TASK INPUTS
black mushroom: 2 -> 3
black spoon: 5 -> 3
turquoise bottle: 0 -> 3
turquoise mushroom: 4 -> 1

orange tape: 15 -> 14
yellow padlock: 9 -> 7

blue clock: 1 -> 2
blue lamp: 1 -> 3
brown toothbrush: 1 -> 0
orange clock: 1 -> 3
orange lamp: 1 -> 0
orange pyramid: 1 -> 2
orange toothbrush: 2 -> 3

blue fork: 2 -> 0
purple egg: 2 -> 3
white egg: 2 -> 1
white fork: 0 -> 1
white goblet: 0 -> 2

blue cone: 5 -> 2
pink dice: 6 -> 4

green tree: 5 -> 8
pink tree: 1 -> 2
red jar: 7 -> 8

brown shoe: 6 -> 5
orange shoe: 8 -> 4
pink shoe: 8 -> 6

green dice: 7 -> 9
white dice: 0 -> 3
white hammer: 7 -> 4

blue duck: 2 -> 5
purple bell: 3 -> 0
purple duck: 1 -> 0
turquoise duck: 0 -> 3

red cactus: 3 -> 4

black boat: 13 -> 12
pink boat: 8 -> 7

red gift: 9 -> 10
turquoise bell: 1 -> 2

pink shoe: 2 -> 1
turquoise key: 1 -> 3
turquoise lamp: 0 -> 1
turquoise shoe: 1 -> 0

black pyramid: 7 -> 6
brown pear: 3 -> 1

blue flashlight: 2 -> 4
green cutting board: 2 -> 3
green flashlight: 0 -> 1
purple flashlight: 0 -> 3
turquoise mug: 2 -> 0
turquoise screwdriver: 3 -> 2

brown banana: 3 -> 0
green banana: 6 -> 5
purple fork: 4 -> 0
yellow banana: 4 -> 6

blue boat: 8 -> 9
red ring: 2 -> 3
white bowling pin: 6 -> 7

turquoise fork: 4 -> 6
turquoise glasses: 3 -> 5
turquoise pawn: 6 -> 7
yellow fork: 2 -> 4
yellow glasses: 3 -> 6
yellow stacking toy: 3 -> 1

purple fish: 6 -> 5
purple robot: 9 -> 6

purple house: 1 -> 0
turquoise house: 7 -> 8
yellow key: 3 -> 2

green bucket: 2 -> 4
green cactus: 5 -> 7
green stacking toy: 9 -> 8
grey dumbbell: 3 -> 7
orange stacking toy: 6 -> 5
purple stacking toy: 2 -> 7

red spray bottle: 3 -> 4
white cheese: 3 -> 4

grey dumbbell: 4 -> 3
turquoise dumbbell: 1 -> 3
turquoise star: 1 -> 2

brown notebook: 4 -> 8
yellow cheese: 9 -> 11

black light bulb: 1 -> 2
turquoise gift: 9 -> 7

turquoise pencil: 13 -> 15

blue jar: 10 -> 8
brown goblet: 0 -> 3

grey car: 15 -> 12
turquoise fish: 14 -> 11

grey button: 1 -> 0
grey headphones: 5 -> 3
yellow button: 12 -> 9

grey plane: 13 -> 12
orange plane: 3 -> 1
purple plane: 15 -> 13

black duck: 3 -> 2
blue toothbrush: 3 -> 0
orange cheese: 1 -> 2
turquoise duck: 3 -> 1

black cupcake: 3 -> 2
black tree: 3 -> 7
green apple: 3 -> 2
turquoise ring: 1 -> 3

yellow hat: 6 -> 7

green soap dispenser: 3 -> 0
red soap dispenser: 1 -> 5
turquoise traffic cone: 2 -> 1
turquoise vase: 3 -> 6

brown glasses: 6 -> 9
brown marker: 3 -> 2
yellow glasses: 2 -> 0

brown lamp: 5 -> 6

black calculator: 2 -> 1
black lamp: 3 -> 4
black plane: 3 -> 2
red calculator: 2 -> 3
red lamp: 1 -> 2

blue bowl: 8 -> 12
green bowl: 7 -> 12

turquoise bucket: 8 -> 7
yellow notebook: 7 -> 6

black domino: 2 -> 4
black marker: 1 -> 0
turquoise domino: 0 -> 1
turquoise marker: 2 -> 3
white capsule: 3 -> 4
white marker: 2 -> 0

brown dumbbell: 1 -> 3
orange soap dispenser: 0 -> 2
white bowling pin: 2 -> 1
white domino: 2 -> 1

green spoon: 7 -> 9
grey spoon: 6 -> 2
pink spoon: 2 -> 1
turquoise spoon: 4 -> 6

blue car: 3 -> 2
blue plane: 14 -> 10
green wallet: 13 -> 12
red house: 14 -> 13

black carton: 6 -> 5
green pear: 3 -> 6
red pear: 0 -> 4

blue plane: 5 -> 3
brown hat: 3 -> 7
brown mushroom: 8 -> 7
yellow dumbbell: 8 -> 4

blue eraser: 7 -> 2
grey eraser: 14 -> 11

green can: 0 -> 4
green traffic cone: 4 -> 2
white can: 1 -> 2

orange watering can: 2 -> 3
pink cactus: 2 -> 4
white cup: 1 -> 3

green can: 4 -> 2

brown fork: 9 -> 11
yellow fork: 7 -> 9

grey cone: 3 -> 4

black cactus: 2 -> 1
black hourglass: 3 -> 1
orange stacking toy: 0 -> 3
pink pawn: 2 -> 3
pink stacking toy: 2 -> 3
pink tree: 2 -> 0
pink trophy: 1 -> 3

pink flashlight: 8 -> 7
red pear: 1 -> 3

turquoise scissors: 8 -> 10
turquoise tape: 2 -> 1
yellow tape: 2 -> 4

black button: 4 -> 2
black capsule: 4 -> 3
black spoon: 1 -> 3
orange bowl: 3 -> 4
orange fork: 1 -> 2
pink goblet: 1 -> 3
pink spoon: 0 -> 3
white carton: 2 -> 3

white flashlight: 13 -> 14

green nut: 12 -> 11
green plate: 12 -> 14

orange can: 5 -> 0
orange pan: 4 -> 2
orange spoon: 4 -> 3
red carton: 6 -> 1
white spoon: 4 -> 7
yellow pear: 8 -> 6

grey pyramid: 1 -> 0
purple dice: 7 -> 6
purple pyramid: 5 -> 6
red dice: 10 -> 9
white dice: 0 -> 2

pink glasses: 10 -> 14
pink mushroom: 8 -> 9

WHAT IS NEEDED
Only the lines from the beginning of the material through the line with "black tree: 3 -> 7" should appear in the answer, each copied exactly.

EXPECTED ANSWER
black mushroom: 2 -> 3
black spoon: 5 -> 3
turquoise bottle: 0 -> 3
turquoise mushroom: 4 -> 1

orange tape: 15 -> 14
yellow padlock: 9 -> 7

blue clock: 1 -> 2
blue lamp: 1 -> 3
brown toothbrush: 1 -> 0
orange clock: 1 -> 3
orange lamp: 1 -> 0
orange pyramid: 1 -> 2
orange toothbrush: 2 -> 3

blue fork: 2 -> 0
purple egg: 2 -> 3
white egg: 2 -> 1
white fork: 0 -> 1
white goblet: 0 -> 2

blue cone: 5 -> 2
pink dice: 6 -> 4

green tree: 5 -> 8
pink tree: 1 -> 2
red jar: 7 -> 8

brown shoe: 6 -> 5
orange shoe: 8 -> 4
pink shoe: 8 -> 6

green dice: 7 -> 9
white dice: 0 -> 3
white hammer: 7 -> 4

blue duck: 2 -> 5
purple bell: 3 -> 0
purple duck: 1 -> 0
turquoise duck: 0 -> 3

red cactus: 3 -> 4

black boat: 13 -> 12
pink boat: 8 -> 7

red gift: 9 -> 10
turquoise bell: 1 -> 2

pink shoe: 2 -> 1
turquoise key: 1 -> 3
turquoise lamp: 0 -> 1
turquoise shoe: 1 -> 0

black pyramid: 7 -> 6
brown pear: 3 -> 1

blue flashlight: 2 -> 4
green cutting board: 2 -> 3
green flashlight: 0 -> 1
purple flashlight: 0 -> 3
turquoise mug: 2 -> 0
turquoise screwdriver: 3 -> 2

brown banana: 3 -> 0
green banana: 6 -> 5
purple fork: 4 -> 0
yellow banana: 4 -> 6

blue boat: 8 -> 9
red ring: 2 -> 3
white bowling pin: 6 -> 7

turquoise fork: 4 -> 6
turquoise glasses: 3 -> 5
turquoise pawn: 6 -> 7
yellow fork: 2 -> 4
yellow glasses: 3 -> 6
yellow stacking toy: 3 -> 1

purple fish: 6 -> 5
purple robot: 9 -> 6

purple house: 1 -> 0
turquoise house: 7 -> 8
yellow key: 3 -> 2

green bucket: 2 -> 4
green cactus: 5 -> 7
green stacking toy: 9 -> 8
grey dumbbell: 3 -> 7
orange stacking toy: 6 -> 5
purple stacking toy: 2 -> 7

red spray bottle: 3 -> 4
white cheese: 3 -> 4

grey dumbbell: 4 -> 3
turquoise dumbbell: 1 -> 3
turquoise star: 1 -> 2

brown notebook: 4 -> 8
yellow cheese: 9 -> 11

black light bulb: 1 -> 2
turquoise gift: 9 -> 7

turquoise pencil: 13 -> 15

blue jar: 10 -> 8
brown goblet: 0 -> 3

grey car: 15 -> 12
turquoise fish: 14 -> 11

grey button: 1 -> 0
grey headphones: 5 -> 3
yellow button: 12 -> 9

grey plane: 13 -> 12
orange plane: 3 -> 1
purple plane: 15 -> 13

black duck: 3 -> 2
blue toothbrush: 3 -> 0
orange cheese: 1 -> 2
turquoise duck: 3 -> 1

black cupcake: 3 -> 2
black tree: 3 -> 7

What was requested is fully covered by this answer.